**DATA IN THIS EXERCISE:**

*** Begin section ***

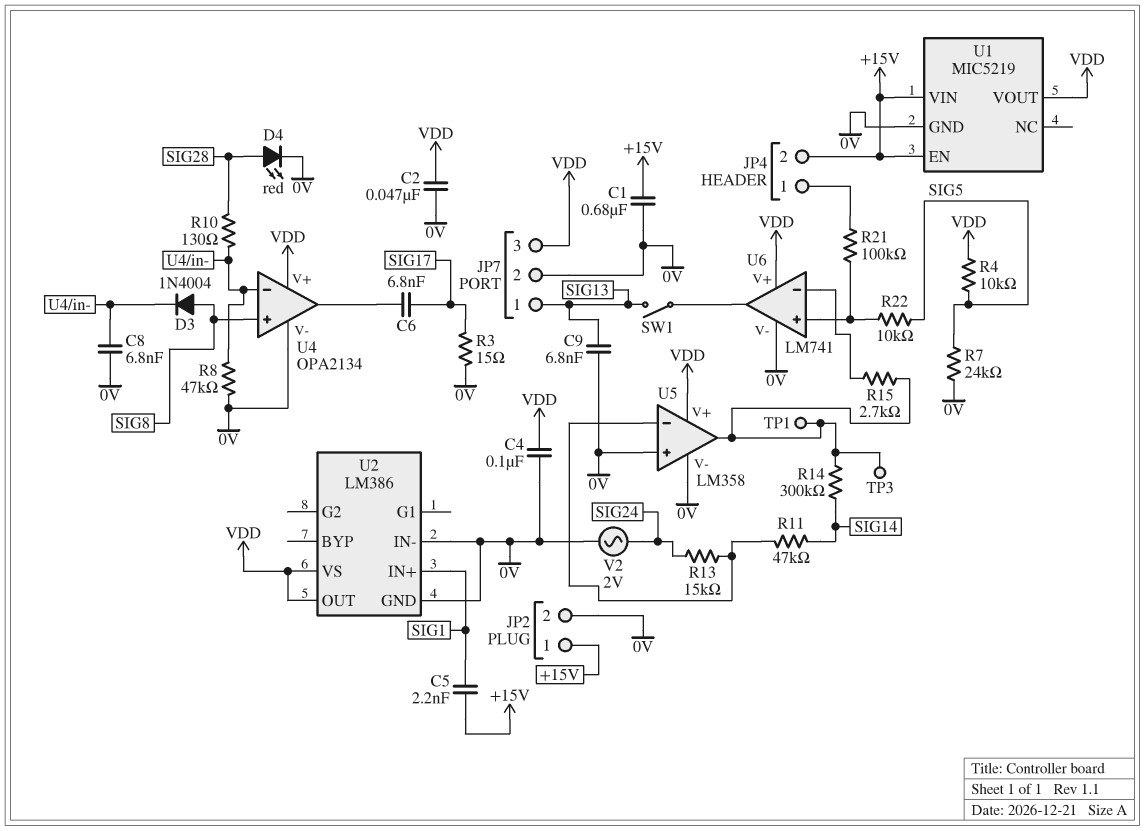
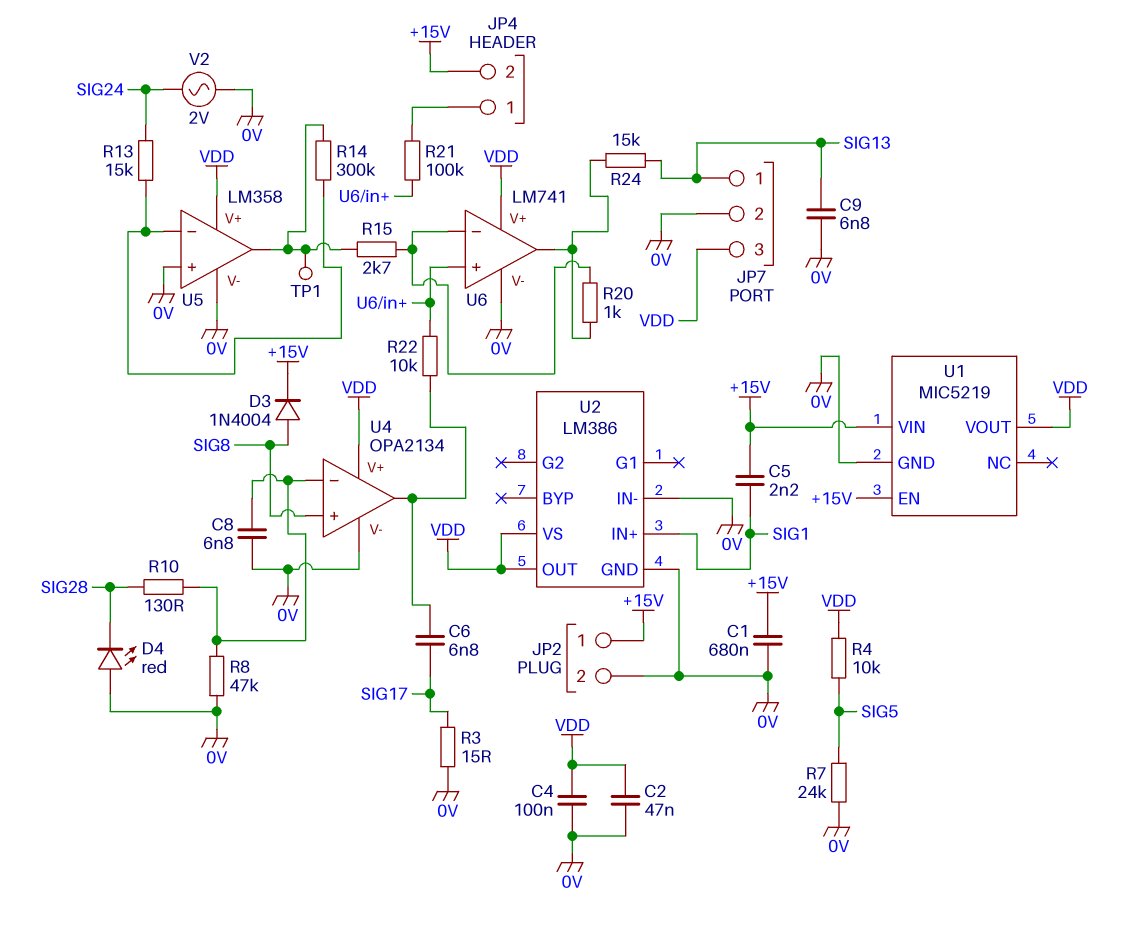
D3: diode 1N4004 (A SIG8, K U4/in-) -> diode 1N4004 (A SIG8, K +15V)
D4: LED red (A SIG28, K 0V) -> LED red (A 0V, K SIG28)
R11: 47k (SIG14, U5/in-) -> none
R14: 300k (SIG14, U5/out) -> 300k (U5/in-, U5/out)
R20: none -> 1k (U6/in-, U6/out)
R22: 10k (SIG5, U6/in+) -> 10k (U4/out, U6/in+)
R24: none -> 15k (SIG13, U6/out)
SW1: switch (SIG13, U6/out) -> none
TP3: test point (U5/out) -> none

*** End section ***

**EXERCISE DETAILS:**
Take the entries shown above and quote them verbatim, passing over the pictures.

**ANSWER SECTION:**
D3: diode 1N4004 (A SIG8, K U4/in-) -> diode 1N4004 (A SIG8, K +15V)
D4: LED red (A SIG28, K 0V) -> LED red (A 0V, K SIG28)
R11: 47k (SIG14, U5/in-) -> none
R14: 300k (SIG14, U5/out) -> 300k (U5/in-, U5/out)
R20: none -> 1k (U6/in-, U6/out)
R22: 10k (SIG5, U6/in+) -> 10k (U4/out, U6/in+)
R24: none -> 15k (SIG13, U6/out)
SW1: switch (SIG13, U6/out) -> none
TP3: test point (U5/out) -> none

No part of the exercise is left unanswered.